Input material Start Marker
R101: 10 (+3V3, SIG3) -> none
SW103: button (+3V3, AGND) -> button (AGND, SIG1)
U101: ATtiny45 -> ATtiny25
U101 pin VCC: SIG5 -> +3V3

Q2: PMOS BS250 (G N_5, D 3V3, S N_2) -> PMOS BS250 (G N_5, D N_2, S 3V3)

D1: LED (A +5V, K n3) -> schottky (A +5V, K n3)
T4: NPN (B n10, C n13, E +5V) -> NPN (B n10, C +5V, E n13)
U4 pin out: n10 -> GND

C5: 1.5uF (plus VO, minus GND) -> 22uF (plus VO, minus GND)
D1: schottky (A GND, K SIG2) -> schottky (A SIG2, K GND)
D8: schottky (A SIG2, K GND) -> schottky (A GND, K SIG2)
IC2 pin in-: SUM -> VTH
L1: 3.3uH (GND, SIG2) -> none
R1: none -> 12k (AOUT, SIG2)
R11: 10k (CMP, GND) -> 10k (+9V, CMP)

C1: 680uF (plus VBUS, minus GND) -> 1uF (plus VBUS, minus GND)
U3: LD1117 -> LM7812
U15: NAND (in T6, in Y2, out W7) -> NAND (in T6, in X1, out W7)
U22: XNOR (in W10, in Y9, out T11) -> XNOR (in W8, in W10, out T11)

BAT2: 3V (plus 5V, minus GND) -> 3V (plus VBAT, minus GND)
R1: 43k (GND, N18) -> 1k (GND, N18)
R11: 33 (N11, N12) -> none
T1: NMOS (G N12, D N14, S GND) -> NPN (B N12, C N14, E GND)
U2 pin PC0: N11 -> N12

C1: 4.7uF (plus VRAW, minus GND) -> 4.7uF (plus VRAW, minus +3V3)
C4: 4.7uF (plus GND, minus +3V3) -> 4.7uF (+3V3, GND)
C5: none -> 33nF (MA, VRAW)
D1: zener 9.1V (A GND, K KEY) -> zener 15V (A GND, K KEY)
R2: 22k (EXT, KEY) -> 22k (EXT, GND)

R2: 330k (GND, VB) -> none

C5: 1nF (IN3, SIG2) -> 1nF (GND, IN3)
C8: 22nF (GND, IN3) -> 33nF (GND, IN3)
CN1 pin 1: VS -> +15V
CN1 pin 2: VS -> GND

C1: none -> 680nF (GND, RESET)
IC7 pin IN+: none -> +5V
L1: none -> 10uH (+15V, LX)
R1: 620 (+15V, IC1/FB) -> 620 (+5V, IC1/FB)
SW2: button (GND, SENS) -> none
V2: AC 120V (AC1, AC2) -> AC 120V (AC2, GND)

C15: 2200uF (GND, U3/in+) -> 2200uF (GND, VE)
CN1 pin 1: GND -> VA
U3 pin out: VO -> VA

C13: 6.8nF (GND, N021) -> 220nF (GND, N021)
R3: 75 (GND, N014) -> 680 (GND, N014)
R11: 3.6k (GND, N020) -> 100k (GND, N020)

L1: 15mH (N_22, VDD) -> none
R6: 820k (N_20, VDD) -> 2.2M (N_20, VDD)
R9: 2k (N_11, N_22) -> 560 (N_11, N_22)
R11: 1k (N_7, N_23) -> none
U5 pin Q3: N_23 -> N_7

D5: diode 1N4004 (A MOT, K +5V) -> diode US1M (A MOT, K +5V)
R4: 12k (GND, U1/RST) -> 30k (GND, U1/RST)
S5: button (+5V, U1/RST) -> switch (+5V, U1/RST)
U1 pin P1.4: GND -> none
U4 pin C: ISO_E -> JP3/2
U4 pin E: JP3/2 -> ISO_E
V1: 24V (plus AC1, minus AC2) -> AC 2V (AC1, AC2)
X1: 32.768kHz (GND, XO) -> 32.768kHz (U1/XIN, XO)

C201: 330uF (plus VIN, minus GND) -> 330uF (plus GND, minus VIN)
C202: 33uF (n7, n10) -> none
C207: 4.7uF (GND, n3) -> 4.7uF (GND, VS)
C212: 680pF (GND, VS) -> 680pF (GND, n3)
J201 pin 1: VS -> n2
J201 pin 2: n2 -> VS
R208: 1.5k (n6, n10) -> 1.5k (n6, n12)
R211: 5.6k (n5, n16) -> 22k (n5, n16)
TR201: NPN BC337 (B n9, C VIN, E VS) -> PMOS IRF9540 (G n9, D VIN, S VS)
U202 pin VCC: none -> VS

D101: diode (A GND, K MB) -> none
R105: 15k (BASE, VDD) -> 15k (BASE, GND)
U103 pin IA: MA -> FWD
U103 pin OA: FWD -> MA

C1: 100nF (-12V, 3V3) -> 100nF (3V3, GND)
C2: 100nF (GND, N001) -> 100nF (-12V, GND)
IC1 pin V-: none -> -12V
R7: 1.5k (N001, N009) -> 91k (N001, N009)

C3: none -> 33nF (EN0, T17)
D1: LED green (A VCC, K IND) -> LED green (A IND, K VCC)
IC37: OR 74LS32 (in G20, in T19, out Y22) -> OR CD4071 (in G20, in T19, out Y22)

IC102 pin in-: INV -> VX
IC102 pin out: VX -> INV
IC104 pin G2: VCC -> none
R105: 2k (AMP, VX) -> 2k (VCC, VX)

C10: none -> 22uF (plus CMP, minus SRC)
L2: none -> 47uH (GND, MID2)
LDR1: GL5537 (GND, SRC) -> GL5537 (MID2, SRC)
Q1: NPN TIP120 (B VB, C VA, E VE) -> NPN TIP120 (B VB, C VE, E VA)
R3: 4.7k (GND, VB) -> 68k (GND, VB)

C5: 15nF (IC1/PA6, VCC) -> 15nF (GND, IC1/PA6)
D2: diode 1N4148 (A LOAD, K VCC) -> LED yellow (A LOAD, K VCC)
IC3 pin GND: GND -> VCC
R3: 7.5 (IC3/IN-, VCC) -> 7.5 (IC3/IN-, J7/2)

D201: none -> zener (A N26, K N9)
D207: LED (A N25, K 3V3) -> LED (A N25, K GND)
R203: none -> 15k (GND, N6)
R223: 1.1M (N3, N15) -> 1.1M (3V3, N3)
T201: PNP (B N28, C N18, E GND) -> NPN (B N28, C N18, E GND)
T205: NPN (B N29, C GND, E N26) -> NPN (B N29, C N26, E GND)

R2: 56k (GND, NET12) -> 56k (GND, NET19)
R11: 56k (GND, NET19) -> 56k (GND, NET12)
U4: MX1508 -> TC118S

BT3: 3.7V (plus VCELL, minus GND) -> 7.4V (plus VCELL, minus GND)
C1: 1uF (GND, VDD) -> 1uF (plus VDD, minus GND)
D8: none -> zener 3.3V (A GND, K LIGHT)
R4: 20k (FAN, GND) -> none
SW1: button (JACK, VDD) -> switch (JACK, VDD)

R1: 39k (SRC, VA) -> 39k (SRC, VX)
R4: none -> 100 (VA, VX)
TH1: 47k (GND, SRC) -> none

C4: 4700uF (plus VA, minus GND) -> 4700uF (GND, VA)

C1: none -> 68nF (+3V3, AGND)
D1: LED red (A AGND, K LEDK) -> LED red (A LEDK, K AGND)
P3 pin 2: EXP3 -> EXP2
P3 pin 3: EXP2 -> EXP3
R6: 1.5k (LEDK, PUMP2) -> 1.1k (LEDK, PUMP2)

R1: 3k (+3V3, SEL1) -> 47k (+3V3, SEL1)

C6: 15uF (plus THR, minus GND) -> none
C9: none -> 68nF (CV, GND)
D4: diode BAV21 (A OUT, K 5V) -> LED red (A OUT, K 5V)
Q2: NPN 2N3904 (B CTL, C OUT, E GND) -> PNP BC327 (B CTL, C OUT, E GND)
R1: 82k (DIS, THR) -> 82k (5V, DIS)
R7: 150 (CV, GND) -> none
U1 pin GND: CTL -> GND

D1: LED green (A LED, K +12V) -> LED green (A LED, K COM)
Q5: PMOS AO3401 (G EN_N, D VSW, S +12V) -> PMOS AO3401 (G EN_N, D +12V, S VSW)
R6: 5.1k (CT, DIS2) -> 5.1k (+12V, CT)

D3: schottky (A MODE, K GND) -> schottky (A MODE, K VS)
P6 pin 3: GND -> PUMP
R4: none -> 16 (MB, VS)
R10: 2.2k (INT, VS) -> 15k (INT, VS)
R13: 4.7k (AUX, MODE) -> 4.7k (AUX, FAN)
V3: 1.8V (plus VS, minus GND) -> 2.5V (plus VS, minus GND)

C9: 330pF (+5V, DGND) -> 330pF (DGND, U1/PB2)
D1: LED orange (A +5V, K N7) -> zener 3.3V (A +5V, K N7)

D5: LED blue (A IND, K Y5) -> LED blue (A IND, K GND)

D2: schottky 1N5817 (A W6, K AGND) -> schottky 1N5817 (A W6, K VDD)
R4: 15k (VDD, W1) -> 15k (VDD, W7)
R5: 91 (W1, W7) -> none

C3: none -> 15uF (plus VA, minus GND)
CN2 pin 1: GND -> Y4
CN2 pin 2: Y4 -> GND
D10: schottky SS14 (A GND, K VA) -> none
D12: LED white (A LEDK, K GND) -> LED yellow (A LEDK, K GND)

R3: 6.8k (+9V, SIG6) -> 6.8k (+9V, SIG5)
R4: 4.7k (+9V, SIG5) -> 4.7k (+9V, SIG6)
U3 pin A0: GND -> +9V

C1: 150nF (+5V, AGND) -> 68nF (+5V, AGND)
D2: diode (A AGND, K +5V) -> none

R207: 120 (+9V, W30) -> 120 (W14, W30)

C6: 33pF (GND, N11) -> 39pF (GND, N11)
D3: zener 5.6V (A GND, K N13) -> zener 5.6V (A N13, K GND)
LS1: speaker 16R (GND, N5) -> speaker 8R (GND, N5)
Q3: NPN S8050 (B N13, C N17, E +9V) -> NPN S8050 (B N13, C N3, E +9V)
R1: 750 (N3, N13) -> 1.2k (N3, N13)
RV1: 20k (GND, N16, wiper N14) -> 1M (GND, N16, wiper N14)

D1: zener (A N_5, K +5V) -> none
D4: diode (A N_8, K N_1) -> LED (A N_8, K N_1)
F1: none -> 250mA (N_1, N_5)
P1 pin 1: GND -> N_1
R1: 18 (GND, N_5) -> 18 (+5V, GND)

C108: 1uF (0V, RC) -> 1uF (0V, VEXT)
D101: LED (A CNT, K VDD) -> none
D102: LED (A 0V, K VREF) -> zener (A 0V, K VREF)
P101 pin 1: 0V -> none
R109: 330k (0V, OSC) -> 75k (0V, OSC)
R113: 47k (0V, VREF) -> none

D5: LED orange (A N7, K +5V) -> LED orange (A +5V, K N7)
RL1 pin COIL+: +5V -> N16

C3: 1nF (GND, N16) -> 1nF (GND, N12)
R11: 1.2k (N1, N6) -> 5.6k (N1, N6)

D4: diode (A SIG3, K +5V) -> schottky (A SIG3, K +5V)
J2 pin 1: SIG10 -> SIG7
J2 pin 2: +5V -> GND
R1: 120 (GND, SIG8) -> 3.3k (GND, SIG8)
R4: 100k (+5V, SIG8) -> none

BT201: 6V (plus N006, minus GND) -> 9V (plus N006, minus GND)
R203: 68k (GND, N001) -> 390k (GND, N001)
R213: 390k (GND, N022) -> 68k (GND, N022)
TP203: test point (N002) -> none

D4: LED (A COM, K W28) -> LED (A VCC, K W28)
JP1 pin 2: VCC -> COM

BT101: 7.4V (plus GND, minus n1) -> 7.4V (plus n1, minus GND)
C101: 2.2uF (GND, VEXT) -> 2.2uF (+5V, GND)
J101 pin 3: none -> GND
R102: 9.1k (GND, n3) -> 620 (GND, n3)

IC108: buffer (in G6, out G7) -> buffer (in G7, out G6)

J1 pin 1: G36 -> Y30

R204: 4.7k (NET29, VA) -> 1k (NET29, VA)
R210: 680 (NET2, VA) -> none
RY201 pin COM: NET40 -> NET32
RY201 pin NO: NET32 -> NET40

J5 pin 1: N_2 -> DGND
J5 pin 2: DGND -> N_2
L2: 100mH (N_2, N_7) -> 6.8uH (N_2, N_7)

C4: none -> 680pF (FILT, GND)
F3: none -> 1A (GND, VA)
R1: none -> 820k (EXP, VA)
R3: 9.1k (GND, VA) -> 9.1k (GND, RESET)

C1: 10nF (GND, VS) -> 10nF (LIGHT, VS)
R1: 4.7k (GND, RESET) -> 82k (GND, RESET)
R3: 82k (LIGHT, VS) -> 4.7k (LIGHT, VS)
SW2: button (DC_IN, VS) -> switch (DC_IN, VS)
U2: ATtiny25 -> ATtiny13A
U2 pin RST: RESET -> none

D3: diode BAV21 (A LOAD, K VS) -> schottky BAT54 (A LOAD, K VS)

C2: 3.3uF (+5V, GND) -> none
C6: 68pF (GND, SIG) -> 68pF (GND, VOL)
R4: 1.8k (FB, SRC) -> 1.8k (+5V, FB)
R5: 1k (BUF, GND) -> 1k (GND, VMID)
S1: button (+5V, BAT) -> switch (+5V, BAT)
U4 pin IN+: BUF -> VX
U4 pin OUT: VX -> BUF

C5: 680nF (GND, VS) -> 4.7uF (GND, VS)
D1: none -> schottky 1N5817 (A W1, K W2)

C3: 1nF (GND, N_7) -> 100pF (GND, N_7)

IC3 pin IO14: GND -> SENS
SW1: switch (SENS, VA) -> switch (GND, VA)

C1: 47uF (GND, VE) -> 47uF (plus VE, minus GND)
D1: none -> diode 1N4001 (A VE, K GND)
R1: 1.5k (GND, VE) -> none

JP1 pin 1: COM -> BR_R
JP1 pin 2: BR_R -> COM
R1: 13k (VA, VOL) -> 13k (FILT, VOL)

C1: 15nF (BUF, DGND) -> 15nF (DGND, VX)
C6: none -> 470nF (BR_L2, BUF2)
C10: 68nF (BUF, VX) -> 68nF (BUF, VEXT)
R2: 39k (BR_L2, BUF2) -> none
Input material End Marker
**What you have to do**
Exact lines only, please: output the listing from the first line to the line with "D1: LED (A +5V, K", both included.

**Completed task**
R101: 10 (+3V3, SIG3) -> none
SW103: button (+3V3, AGND) -> button (AGND, SIG1)
U101: ATtiny45 -> ATtiny25
U101 pin VCC: SIG5 -> +3V3

Q2: PMOS BS250 (G N_5, D 3V3, S N_2) -> PMOS BS250 (G N_5, D N_2, S 3V3)

D1: LED (A +5V, K n3) -> schottky (A +5V, K n3)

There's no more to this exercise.